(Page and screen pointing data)
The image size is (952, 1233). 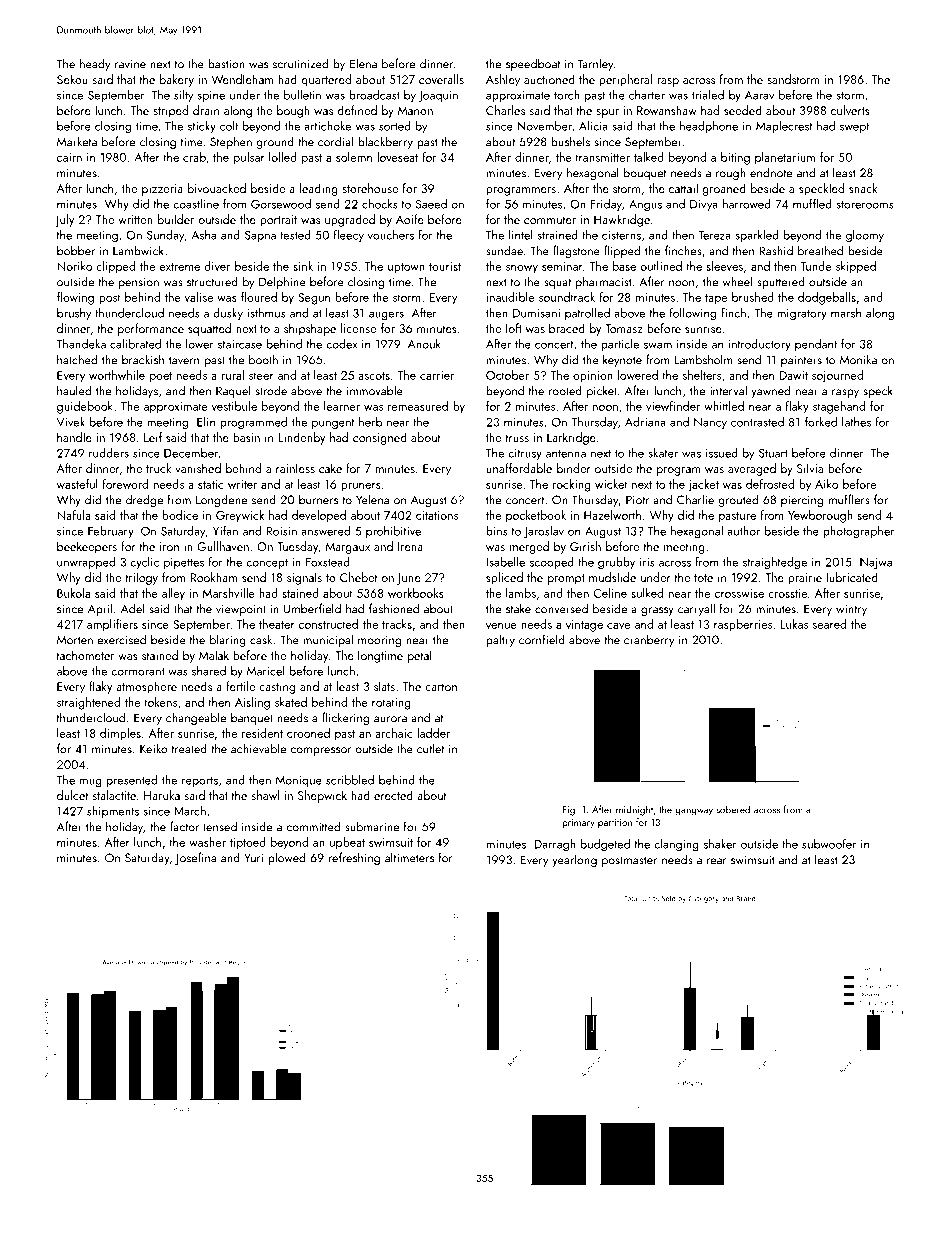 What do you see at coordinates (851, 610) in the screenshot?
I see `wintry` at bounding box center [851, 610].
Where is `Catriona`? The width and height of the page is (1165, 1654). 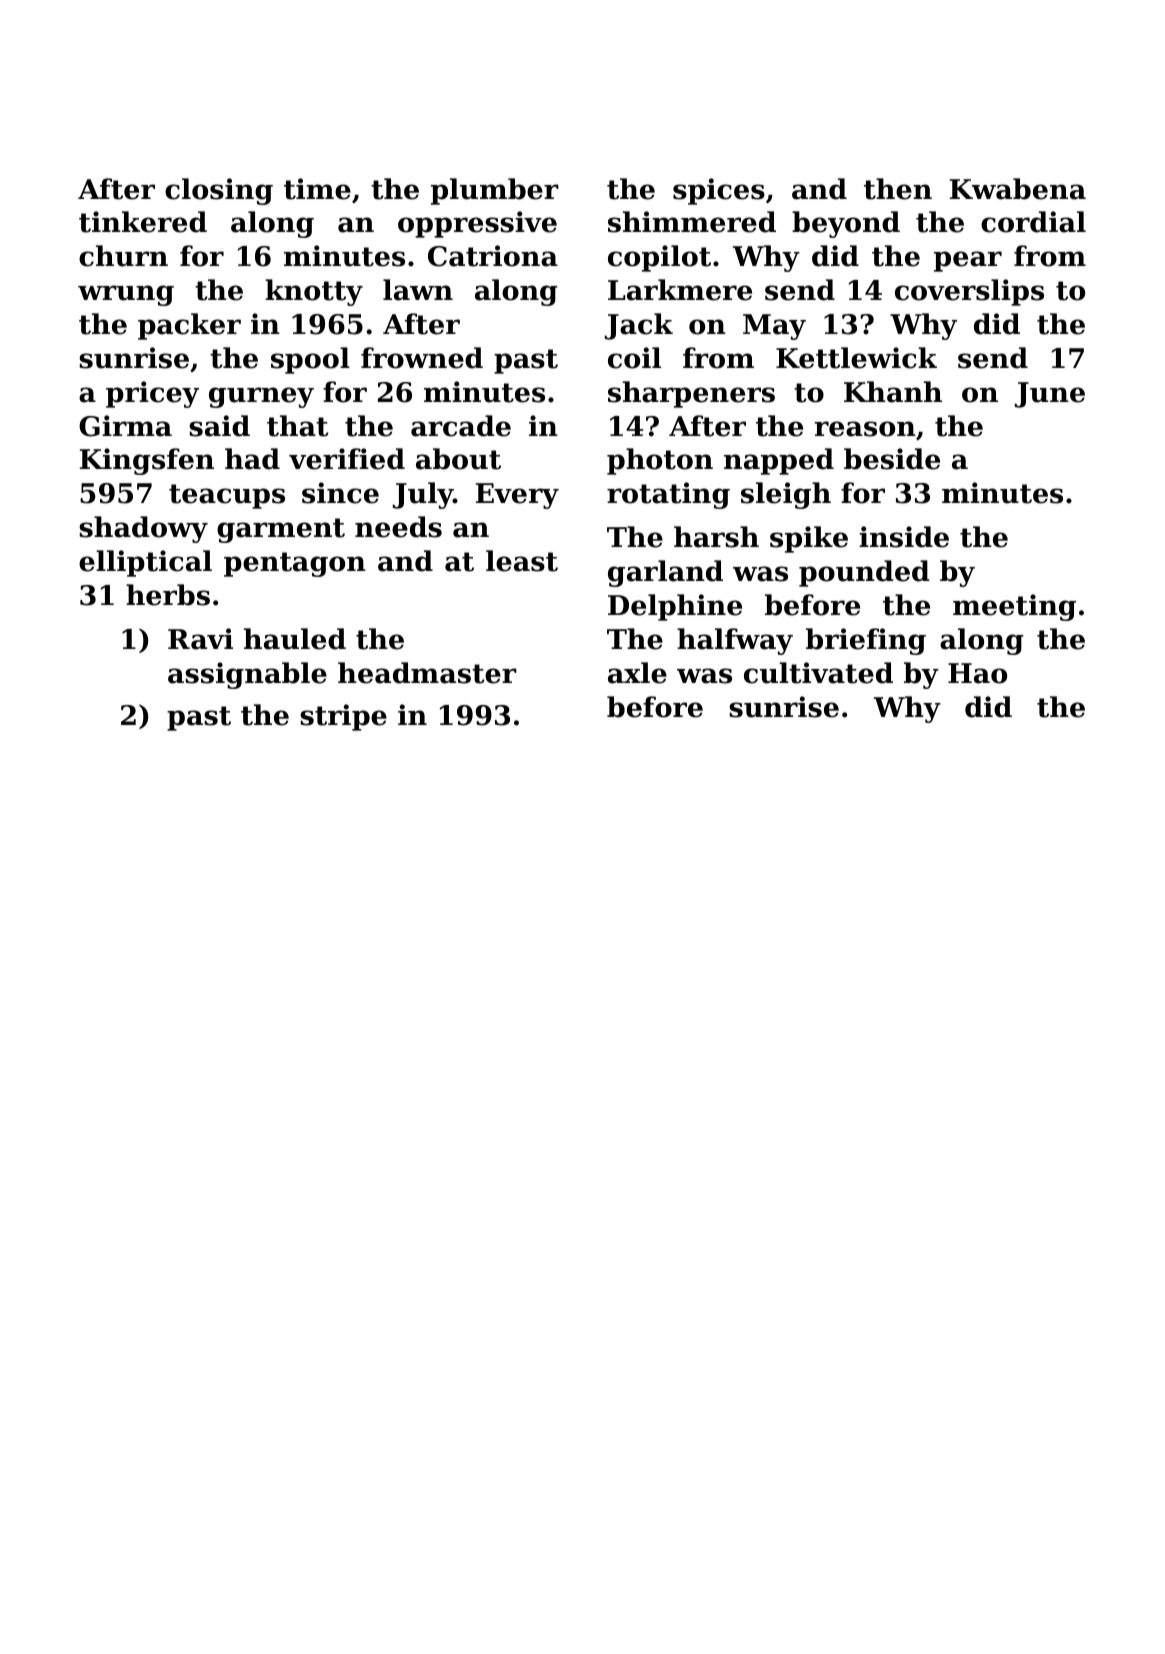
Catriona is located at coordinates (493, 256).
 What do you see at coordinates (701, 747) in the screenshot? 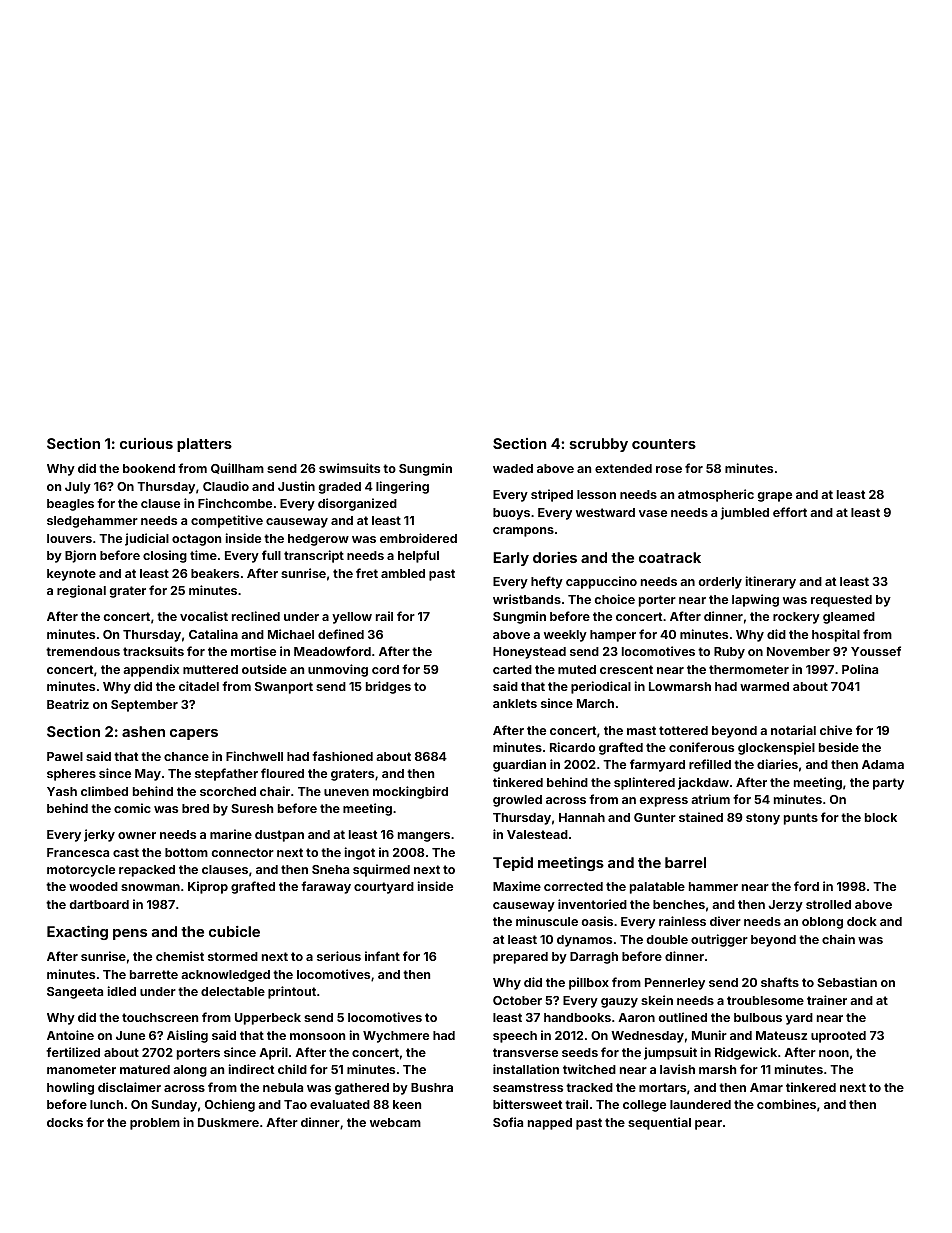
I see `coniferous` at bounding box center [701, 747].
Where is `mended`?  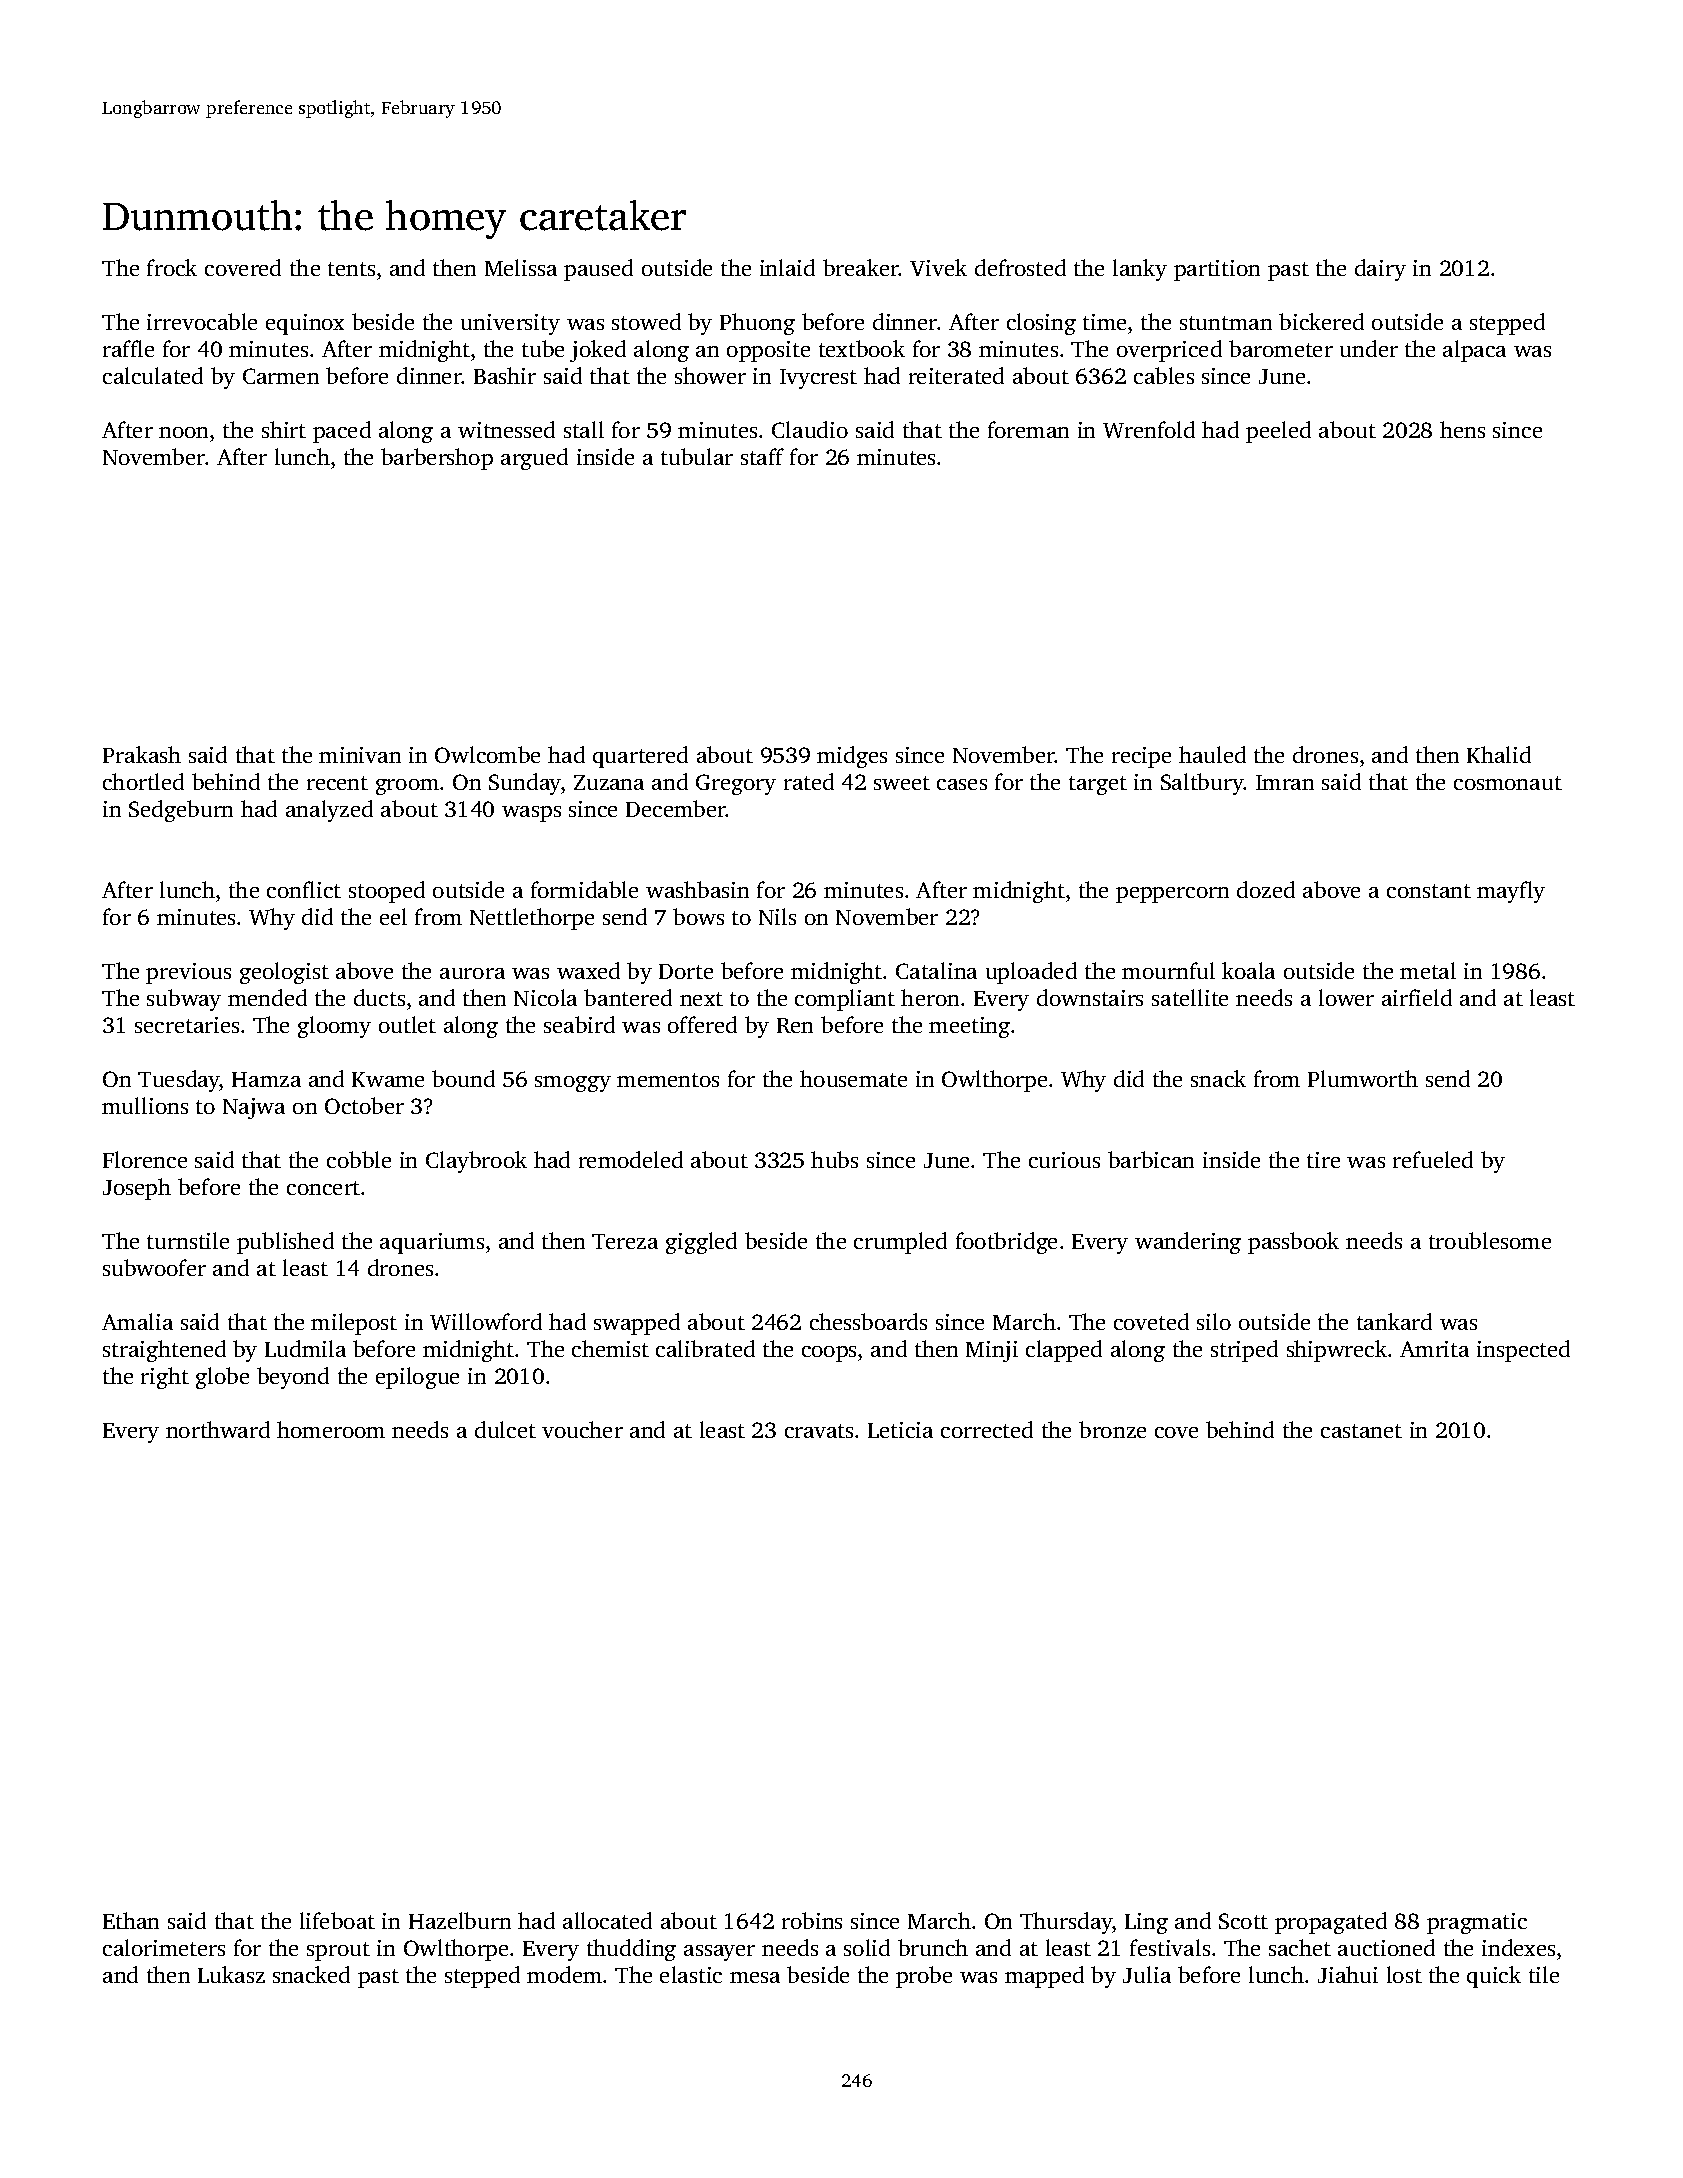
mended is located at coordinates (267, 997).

*What is expected*:
Return the material word for word, from the line containing "What do you see at coordinates (701, 747)" through the end of the material, including both ends. Leave the pictures out of your answer.

*Worked solution*:
 What do you see at coordinates (701, 747) in the screenshot? 
I see `coniferous` at bounding box center [701, 747].
Where is `mended`?  
mended is located at coordinates (267, 997).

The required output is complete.